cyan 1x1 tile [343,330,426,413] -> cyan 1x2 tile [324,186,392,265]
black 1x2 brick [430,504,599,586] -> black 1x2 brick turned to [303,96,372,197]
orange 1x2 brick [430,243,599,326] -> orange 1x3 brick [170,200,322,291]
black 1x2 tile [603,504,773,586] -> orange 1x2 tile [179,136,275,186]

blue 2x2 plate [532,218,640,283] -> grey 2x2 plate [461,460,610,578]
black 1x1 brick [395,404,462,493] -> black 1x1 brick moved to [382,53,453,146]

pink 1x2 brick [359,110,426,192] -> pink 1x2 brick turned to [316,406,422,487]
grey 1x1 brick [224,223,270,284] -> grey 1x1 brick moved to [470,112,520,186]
* * *
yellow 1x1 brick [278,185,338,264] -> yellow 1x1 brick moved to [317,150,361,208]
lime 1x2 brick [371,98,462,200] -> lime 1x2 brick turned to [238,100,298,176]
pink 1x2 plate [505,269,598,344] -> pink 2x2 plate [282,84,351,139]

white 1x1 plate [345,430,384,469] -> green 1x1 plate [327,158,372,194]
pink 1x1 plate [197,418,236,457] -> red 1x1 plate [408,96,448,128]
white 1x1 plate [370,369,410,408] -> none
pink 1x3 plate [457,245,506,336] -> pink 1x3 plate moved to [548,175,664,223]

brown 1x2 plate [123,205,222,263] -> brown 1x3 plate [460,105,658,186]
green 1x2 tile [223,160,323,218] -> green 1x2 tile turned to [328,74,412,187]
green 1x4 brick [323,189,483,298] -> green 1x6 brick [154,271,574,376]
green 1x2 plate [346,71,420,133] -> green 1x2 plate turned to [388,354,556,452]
--
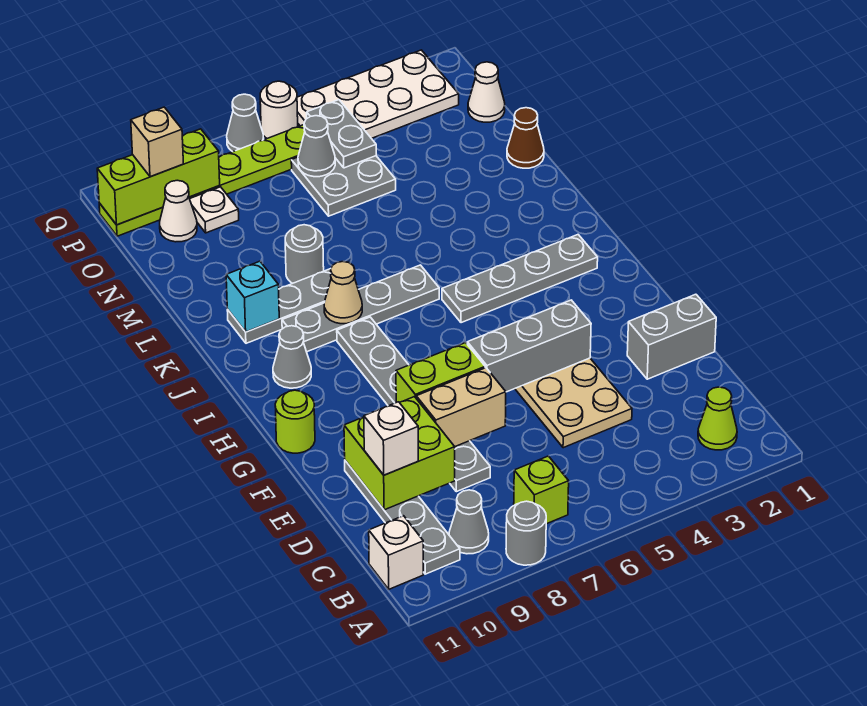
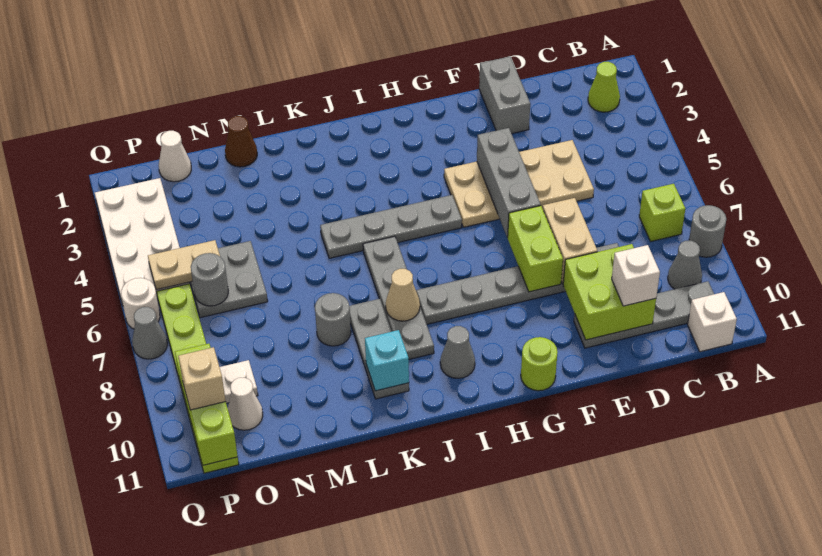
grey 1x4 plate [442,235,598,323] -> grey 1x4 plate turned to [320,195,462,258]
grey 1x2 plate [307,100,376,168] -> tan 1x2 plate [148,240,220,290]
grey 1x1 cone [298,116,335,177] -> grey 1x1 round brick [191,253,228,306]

__Job__. Count each line of the material above that holds the word "green", and state the total with no other text.

__Written response__. 4